_Description of the task_
Of the lines in the data below, write out exactly those from the one holding "type=moved; before=pink_button; pos1=161,354;" through the one holding "type=removed; before=brown_pear; pos1=239,577", both included.

Object state change records:
========================
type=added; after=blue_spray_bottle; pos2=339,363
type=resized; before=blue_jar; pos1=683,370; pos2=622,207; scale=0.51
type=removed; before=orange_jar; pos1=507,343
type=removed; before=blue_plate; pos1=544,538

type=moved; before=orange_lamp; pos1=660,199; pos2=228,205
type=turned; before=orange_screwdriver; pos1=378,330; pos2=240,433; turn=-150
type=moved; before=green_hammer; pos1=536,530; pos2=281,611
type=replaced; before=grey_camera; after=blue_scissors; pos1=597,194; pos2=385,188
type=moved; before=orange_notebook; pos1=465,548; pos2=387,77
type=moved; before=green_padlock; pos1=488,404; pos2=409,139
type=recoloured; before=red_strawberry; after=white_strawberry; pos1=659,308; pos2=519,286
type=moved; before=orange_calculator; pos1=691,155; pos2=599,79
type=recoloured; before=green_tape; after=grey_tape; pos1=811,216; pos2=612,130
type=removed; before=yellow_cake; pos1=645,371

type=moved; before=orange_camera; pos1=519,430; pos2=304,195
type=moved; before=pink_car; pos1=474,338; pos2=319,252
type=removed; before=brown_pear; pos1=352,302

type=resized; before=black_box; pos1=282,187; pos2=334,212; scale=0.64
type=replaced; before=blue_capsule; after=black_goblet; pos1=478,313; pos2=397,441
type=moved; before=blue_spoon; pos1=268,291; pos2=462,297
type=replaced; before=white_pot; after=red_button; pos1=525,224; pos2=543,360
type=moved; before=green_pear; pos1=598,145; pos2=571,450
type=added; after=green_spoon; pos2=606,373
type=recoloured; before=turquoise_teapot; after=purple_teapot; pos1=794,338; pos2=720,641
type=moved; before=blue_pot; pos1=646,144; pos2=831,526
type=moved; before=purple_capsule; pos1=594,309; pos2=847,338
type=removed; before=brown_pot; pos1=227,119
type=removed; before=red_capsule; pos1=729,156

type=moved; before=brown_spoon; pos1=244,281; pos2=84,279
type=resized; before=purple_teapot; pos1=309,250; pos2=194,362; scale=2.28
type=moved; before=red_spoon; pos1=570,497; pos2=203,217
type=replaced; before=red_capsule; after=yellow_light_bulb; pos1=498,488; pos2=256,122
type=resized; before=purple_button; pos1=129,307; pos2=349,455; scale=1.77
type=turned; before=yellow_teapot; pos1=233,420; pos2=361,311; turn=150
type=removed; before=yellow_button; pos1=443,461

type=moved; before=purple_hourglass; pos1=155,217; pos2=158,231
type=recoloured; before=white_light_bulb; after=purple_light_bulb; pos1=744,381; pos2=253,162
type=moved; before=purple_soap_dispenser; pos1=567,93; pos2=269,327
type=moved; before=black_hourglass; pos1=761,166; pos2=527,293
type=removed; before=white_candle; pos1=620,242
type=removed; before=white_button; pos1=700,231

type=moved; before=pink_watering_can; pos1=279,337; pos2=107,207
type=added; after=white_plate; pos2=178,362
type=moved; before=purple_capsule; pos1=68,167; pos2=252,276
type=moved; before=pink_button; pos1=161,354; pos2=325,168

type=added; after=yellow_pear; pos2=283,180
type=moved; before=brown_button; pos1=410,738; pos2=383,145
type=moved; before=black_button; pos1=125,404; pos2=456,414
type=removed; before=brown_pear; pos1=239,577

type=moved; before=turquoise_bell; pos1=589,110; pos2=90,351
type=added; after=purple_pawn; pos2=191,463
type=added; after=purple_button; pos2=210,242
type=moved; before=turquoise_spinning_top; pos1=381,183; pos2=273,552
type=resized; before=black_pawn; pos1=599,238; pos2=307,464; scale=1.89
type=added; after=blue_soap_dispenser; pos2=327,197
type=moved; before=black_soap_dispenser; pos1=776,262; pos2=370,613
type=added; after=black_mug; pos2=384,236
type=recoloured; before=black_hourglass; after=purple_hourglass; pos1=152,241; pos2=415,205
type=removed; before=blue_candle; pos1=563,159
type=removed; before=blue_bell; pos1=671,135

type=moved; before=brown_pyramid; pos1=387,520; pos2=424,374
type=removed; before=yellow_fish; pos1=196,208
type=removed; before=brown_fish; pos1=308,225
========================
_Response to this exercise_
type=moved; before=pink_button; pos1=161,354; pos2=325,168

type=added; after=yellow_pear; pos2=283,180
type=moved; before=brown_button; pos1=410,738; pos2=383,145
type=moved; before=black_button; pos1=125,404; pos2=456,414
type=removed; before=brown_pear; pos1=239,577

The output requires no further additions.